#### DATA PROVIDED ####

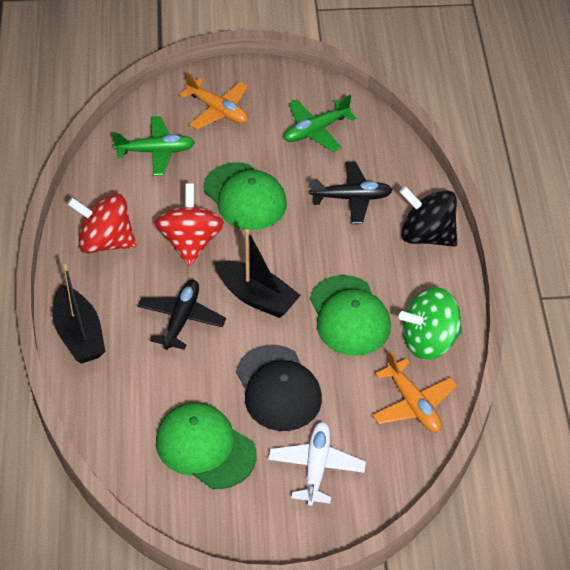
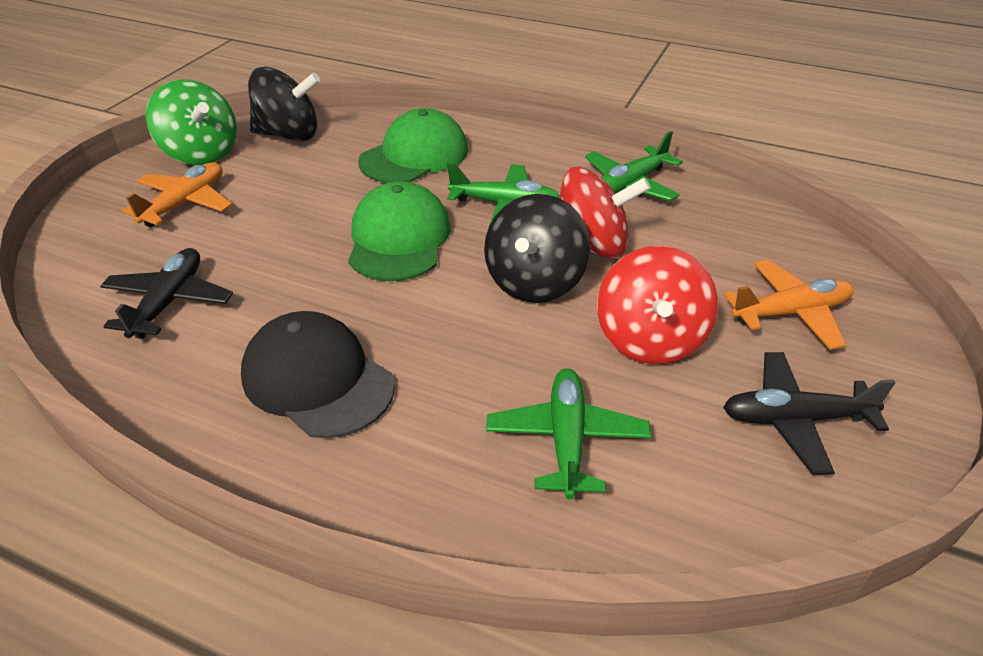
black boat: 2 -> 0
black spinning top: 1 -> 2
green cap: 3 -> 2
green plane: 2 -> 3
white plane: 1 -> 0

####

The line containing "black spinning top: 1 -> 2" and all lines after it, through the last line of the data, should be retyped exactly.

> **RESULT FOR THIS TASK**:
black spinning top: 1 -> 2
green cap: 3 -> 2
green plane: 2 -> 3
white plane: 1 -> 0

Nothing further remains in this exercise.